* **Instructions for the task**: With the pictures left out, copy the records below exactly from the first line down to the line holding "C2: 68pF (XI, XO) -> 68pF (GND, XO)", and include that line.

* **Dataset excerpts**:
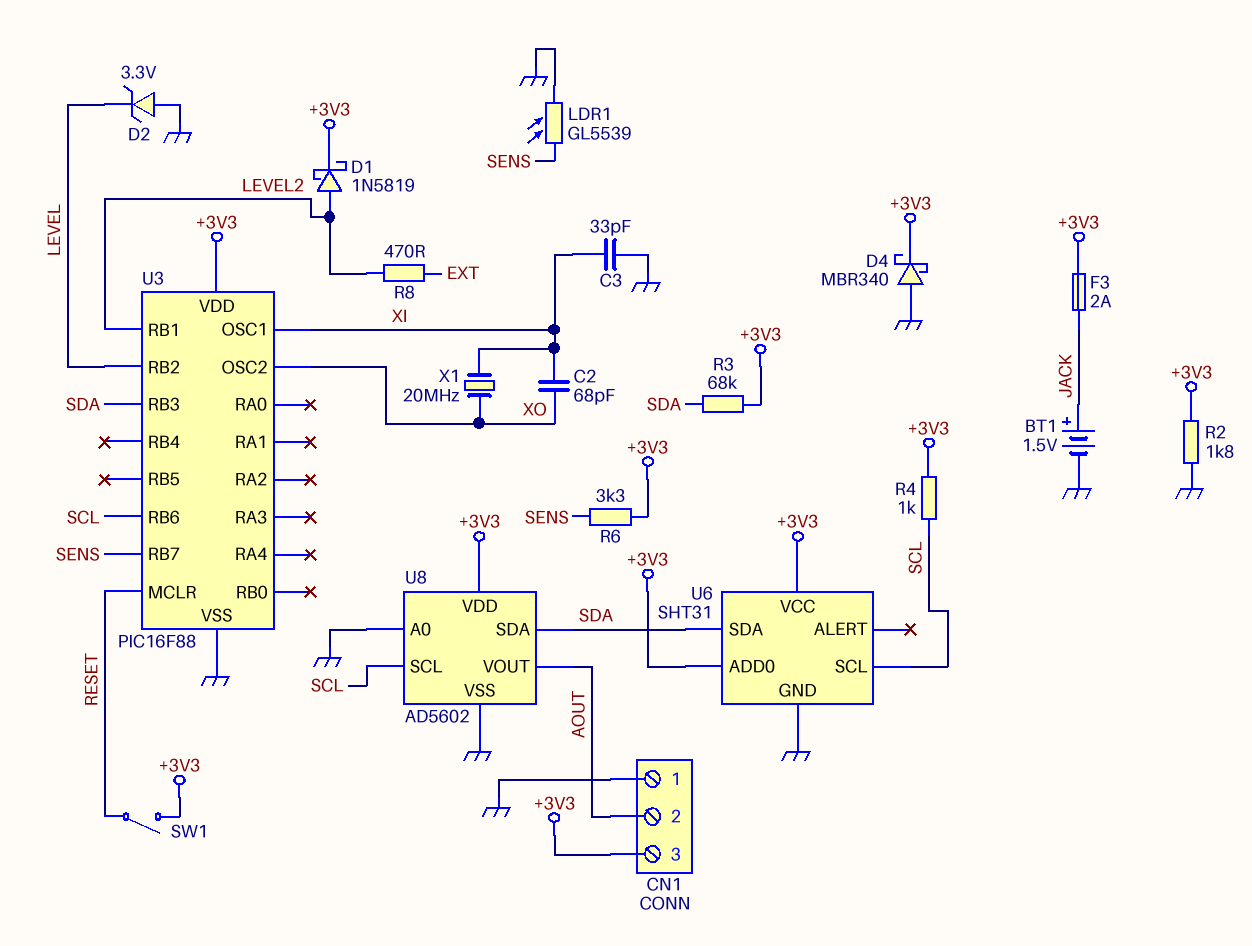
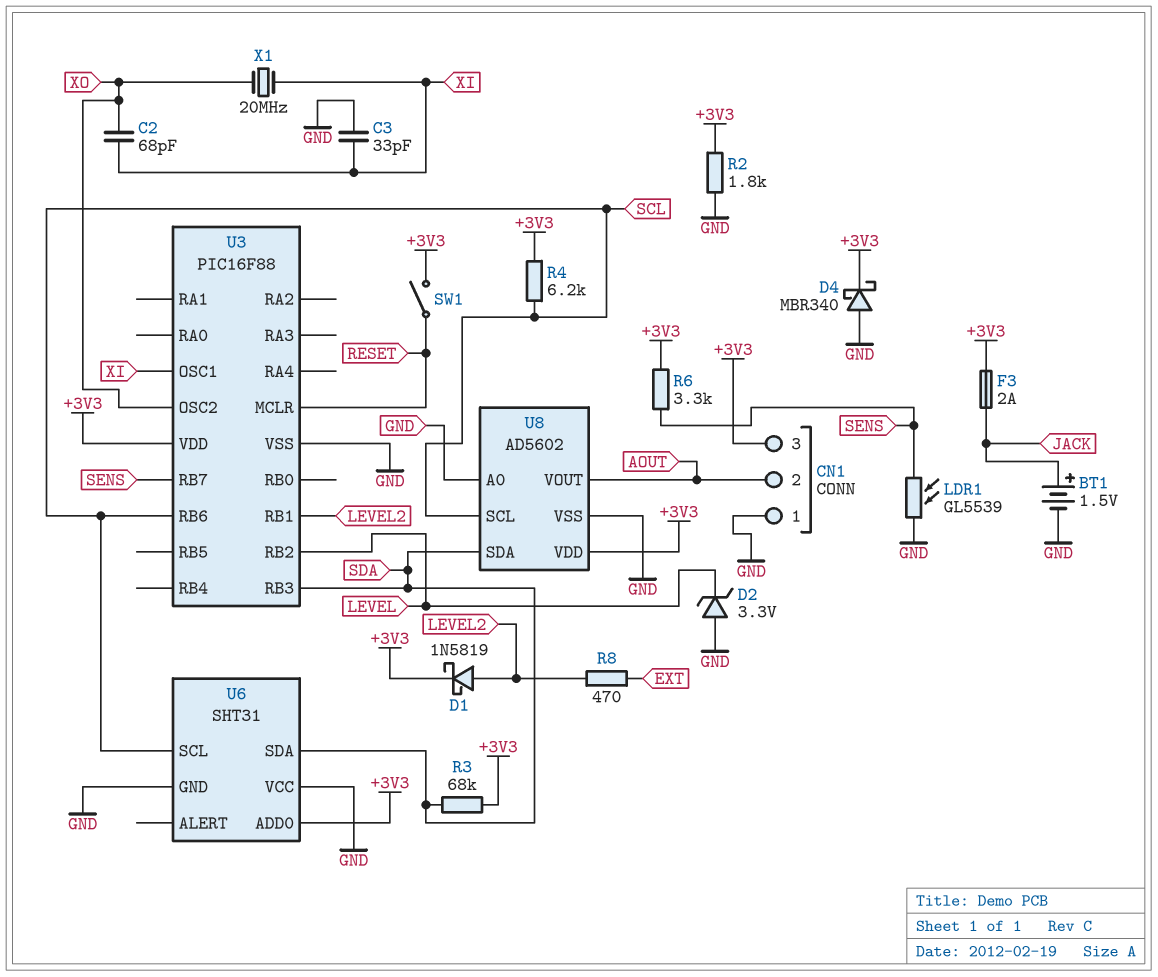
R4: 1k (+3V3, SCL) -> 6.2k (+3V3, SCL)
U6 pin VCC: +3V3 -> GND

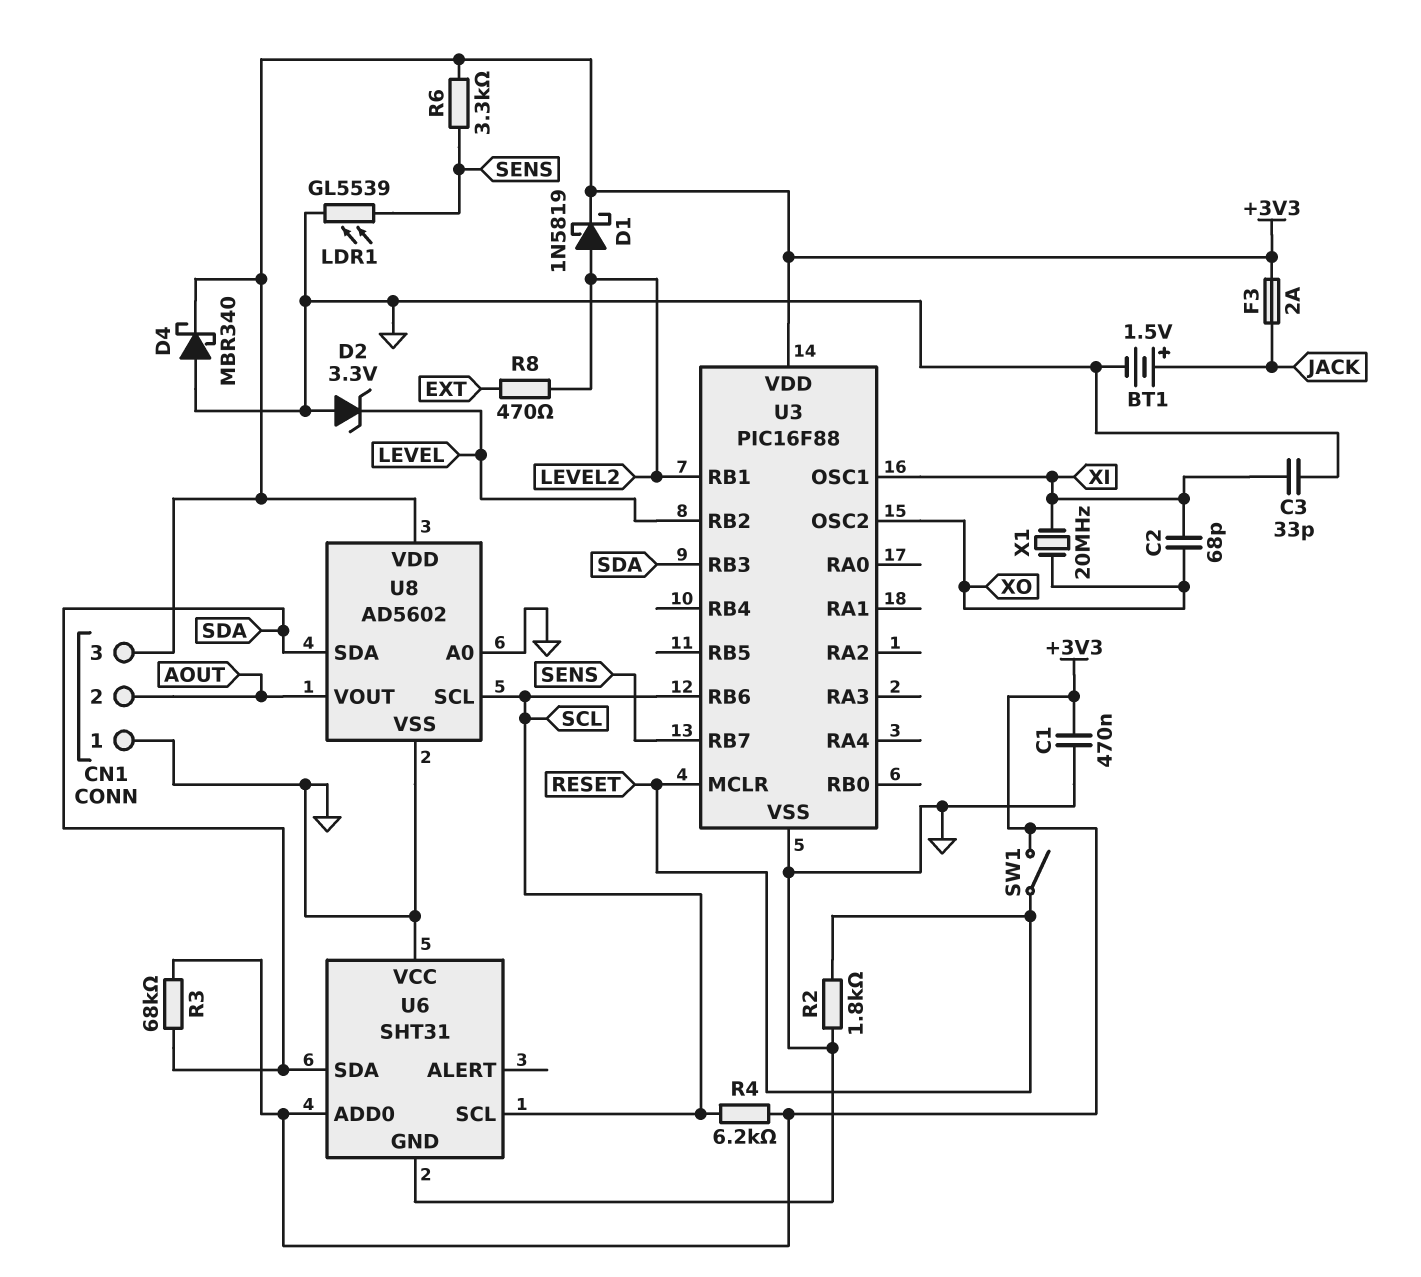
C1: none -> 470nF (+3V3, GND)
R2: 1.8k (+3V3, GND) -> 1.8k (GND, RESET)

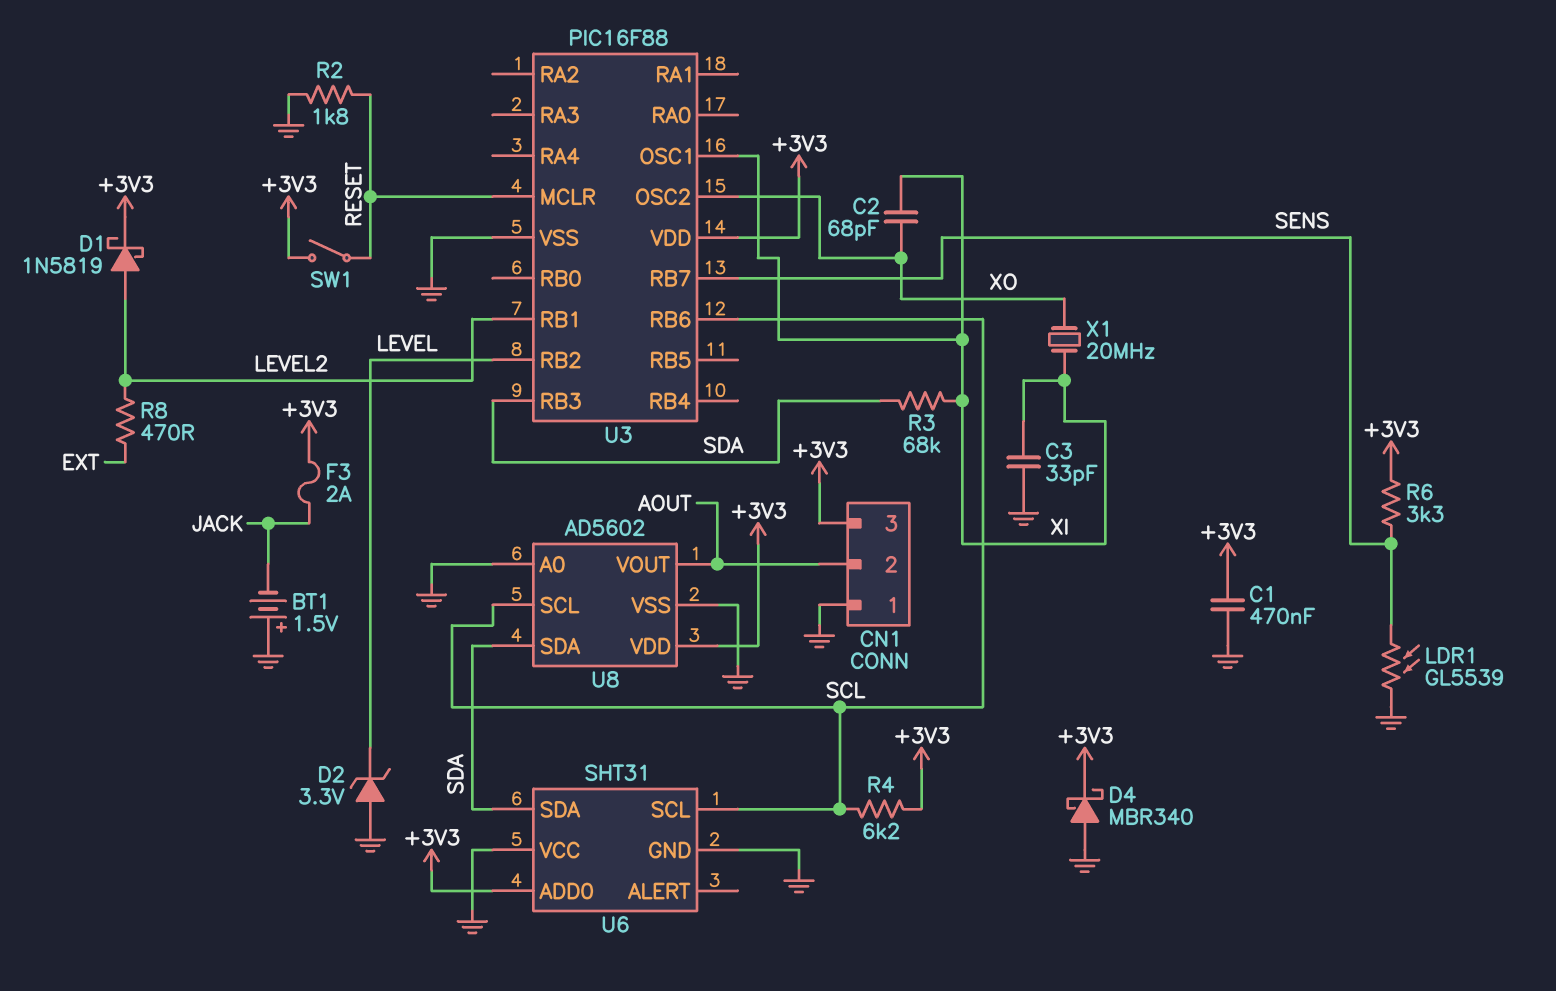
BT1: 1.5V (plus JACK, minus GND) -> 1.5V (plus GND, minus JACK)
R3: 68k (+3V3, SDA) -> 68k (SDA, XI)

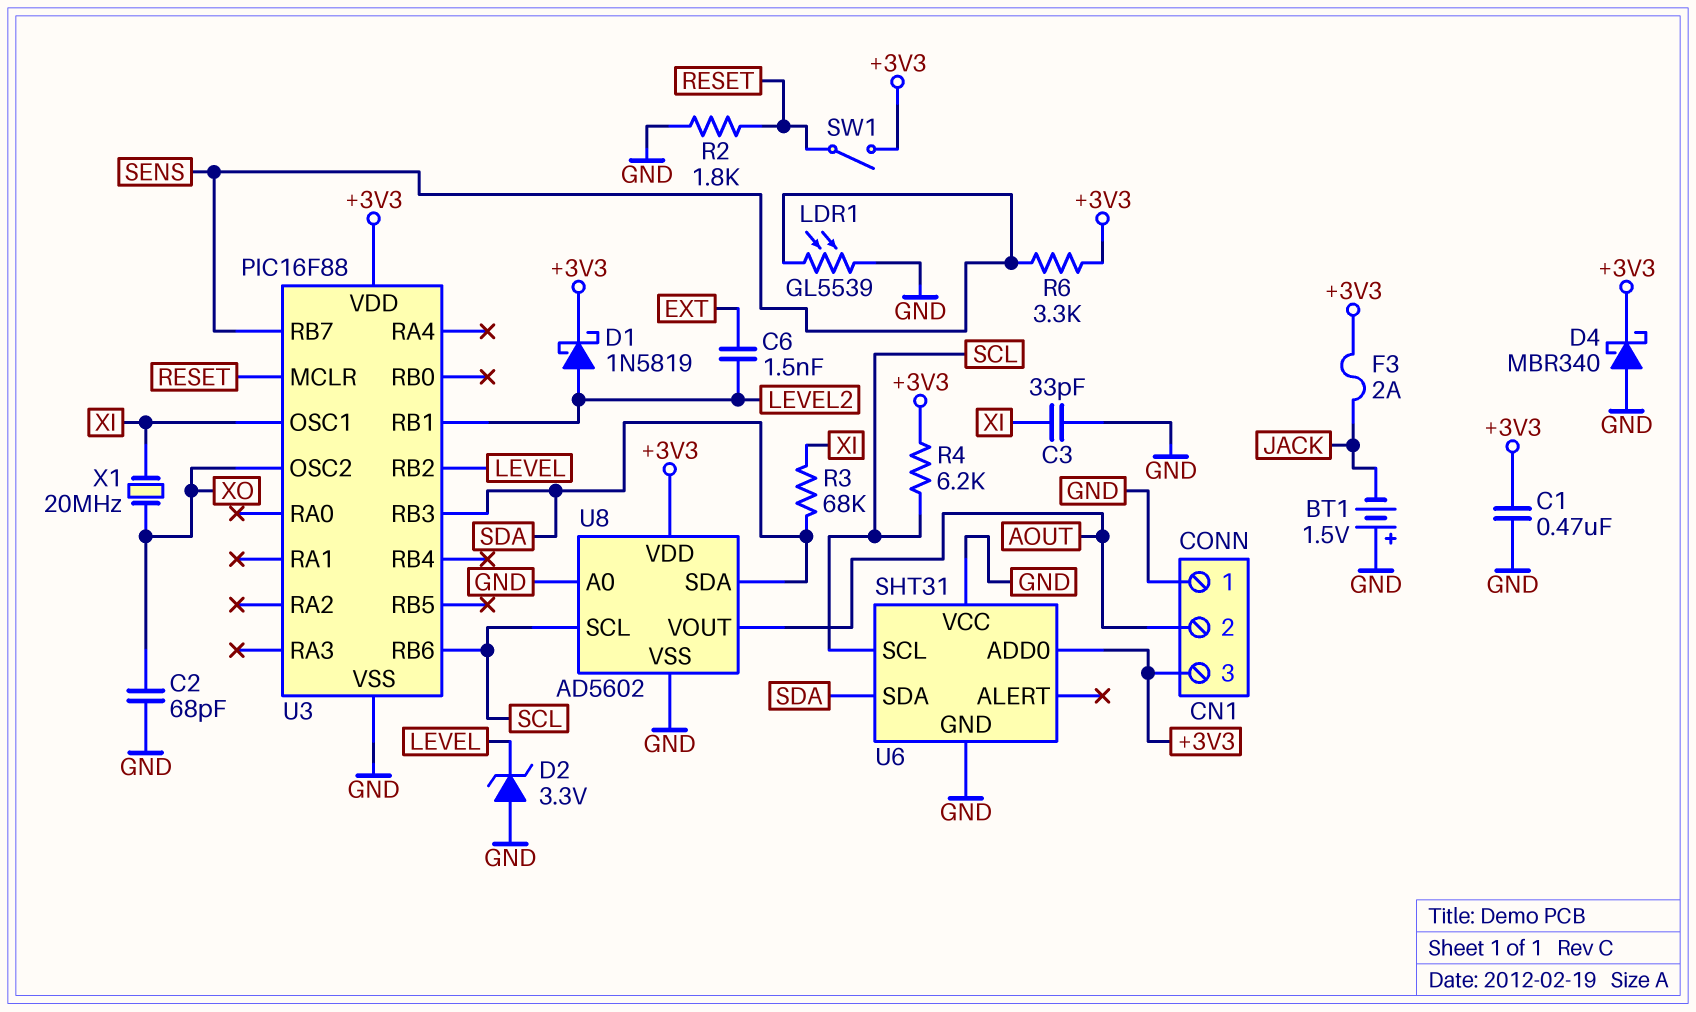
C2: 68pF (XI, XO) -> 68pF (GND, XO)
C6: none -> 1.5nF (EXT, LEVEL2)
R8: 470 (EXT, LEVEL2) -> none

* **Solution to this exercise**:
R4: 1k (+3V3, SCL) -> 6.2k (+3V3, SCL)
U6 pin VCC: +3V3 -> GND

C1: none -> 470nF (+3V3, GND)
R2: 1.8k (+3V3, GND) -> 1.8k (GND, RESET)

BT1: 1.5V (plus JACK, minus GND) -> 1.5V (plus GND, minus JACK)
R3: 68k (+3V3, SDA) -> 68k (SDA, XI)

C2: 68pF (XI, XO) -> 68pF (GND, XO)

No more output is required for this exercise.